Word for word, restate the records that come next, omitting the images.

(Change detection data)

--

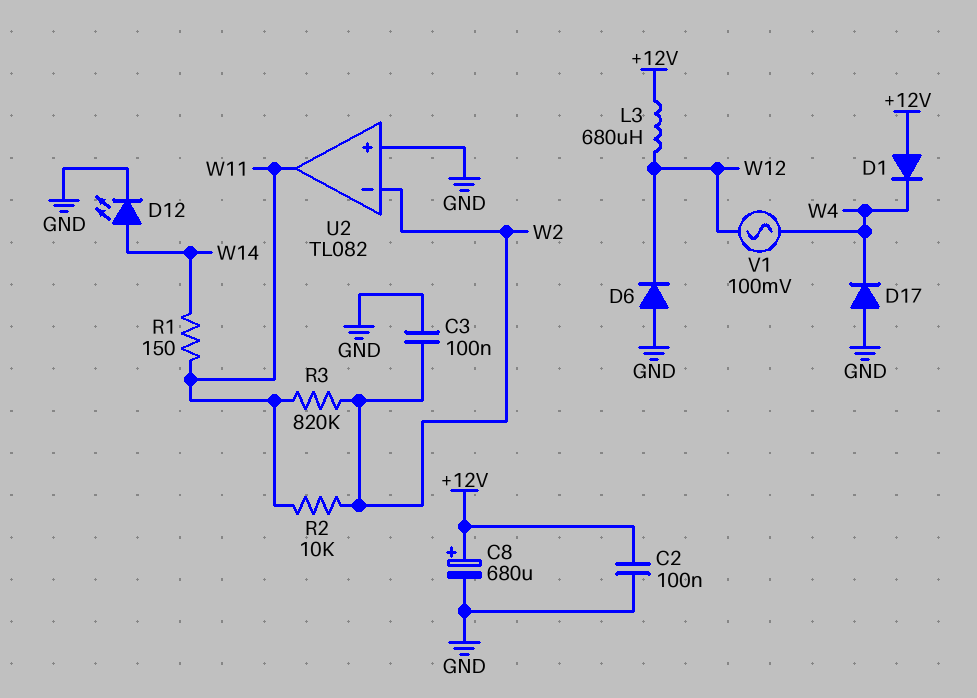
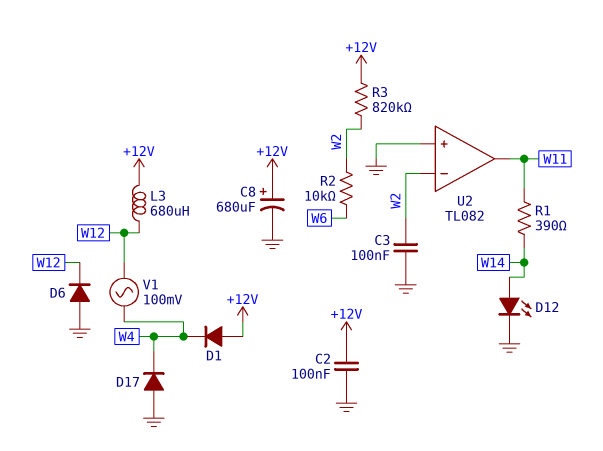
R1: 150 (W11, W14) -> 390 (W11, W14)
R2: 10k (W2, W11) -> 10k (W2, W6)
R3: 820k (W2, W11) -> 820k (+12V, W2)

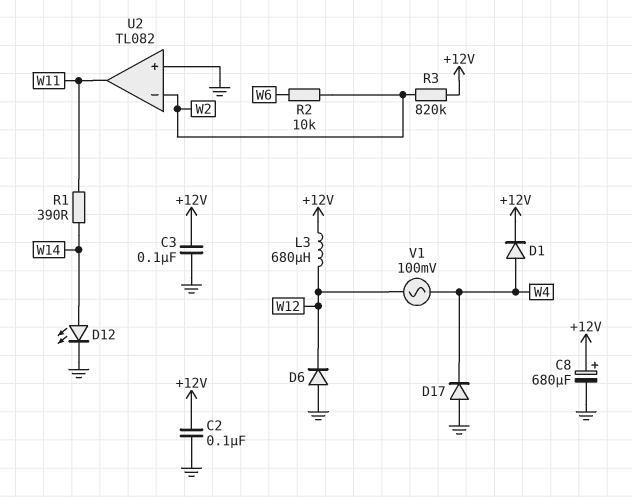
C3: 100nF (GND, W2) -> 100nF (+12V, GND)
D1: diode (A +12V, K W4) -> diode (A W4, K +12V)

--

Completed exercise
R1: 150 (W11, W14) -> 390 (W11, W14)
R2: 10k (W2, W11) -> 10k (W2, W6)
R3: 820k (W2, W11) -> 820k (+12V, W2)

C3: 100nF (GND, W2) -> 100nF (+12V, GND)
D1: diode (A +12V, K W4) -> diode (A W4, K +12V)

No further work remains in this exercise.